▸ Work required:
For each line of the data that includes the word "camera", copy the line.

▸ Material provided:

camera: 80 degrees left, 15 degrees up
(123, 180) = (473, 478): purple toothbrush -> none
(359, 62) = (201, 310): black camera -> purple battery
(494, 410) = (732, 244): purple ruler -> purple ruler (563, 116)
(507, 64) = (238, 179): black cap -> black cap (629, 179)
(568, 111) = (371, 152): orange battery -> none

--

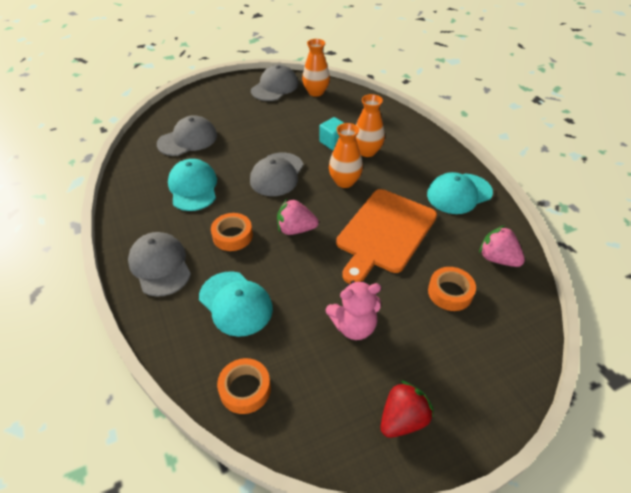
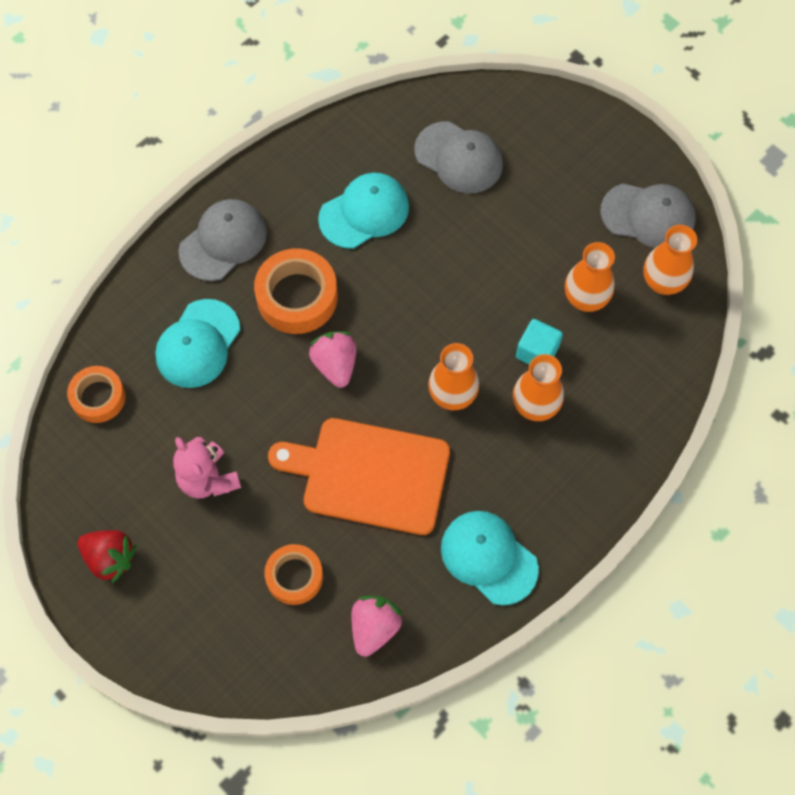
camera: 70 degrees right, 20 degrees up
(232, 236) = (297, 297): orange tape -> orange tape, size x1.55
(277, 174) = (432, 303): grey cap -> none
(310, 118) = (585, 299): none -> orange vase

* * *

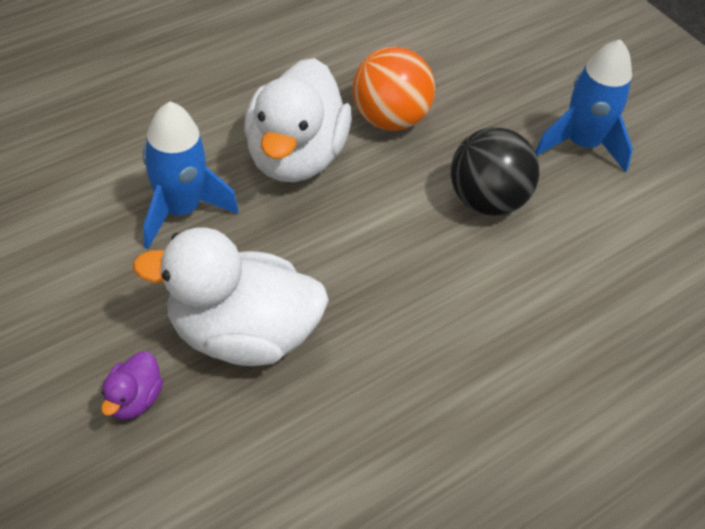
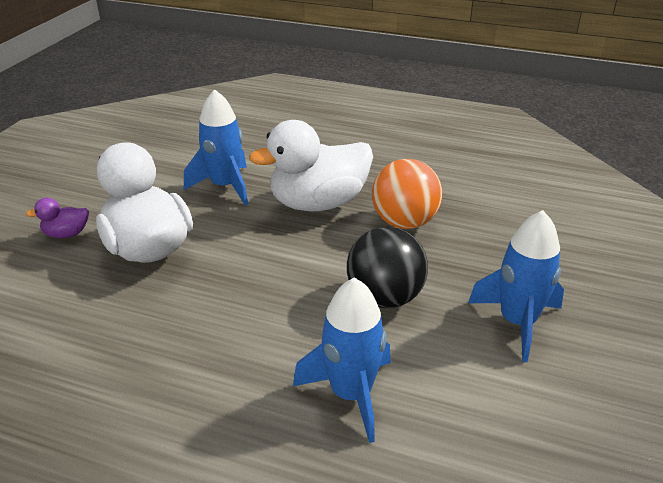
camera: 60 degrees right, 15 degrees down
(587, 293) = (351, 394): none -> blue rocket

▸ Result:
camera: 80 degrees left, 15 degrees up
(359, 62) = (201, 310): black camera -> purple battery
camera: 70 degrees right, 20 degrees up
camera: 60 degrees right, 15 degrees down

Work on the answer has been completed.